Image sets with object changes:
================================
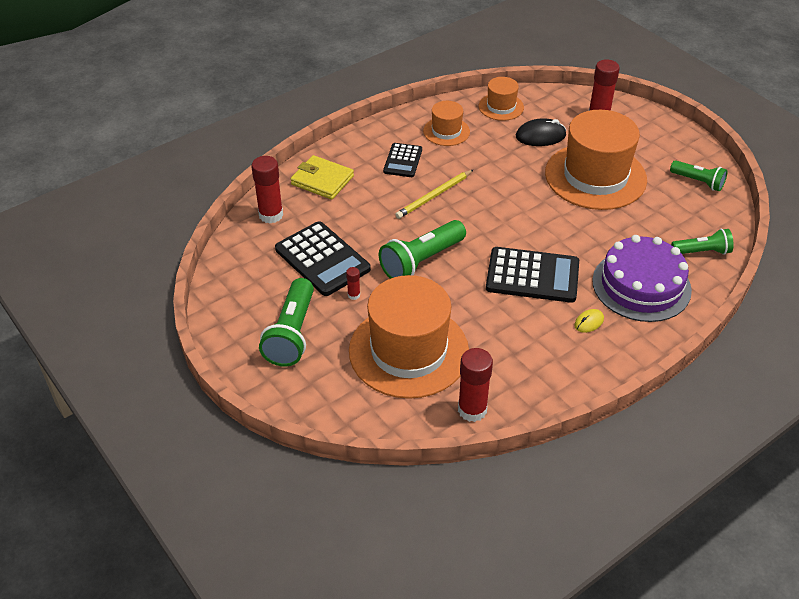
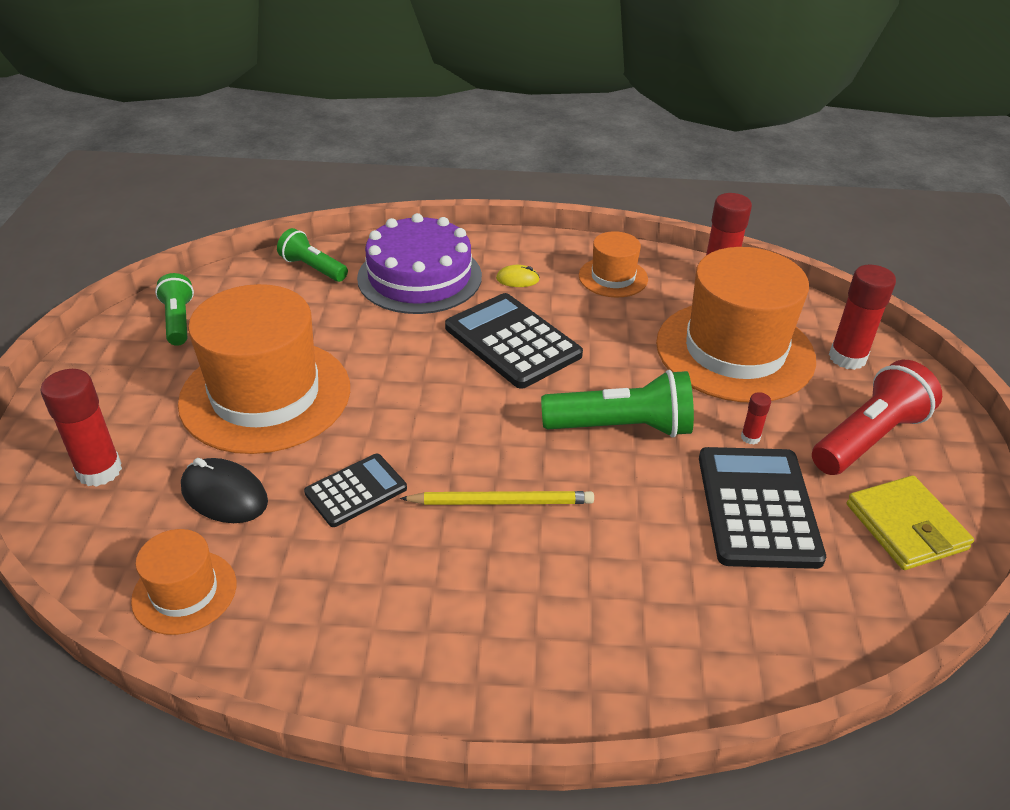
camera: 140 degrees left, 5 degrees down
(271, 215) = (792, 635): red glue stick -> red glue stick (847, 358)
(292, 334) = (868, 438): green flashlight -> red flashlight
(322, 180) = (648, 649): yellow wallet -> yellow wallet (906, 527)
(403, 161) = (475, 595): black calculator -> black calculator (356, 491)
(446, 131) = (336, 605): orange hat -> orange hat (613, 277)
================================
■ Work to complete
The "(403, 161) = (475, 595): black" line through the last line above: set these down exactly and add nothing else.

■ Exercise output
(403, 161) = (475, 595): black calculator -> black calculator (356, 491)
(446, 131) = (336, 605): orange hat -> orange hat (613, 277)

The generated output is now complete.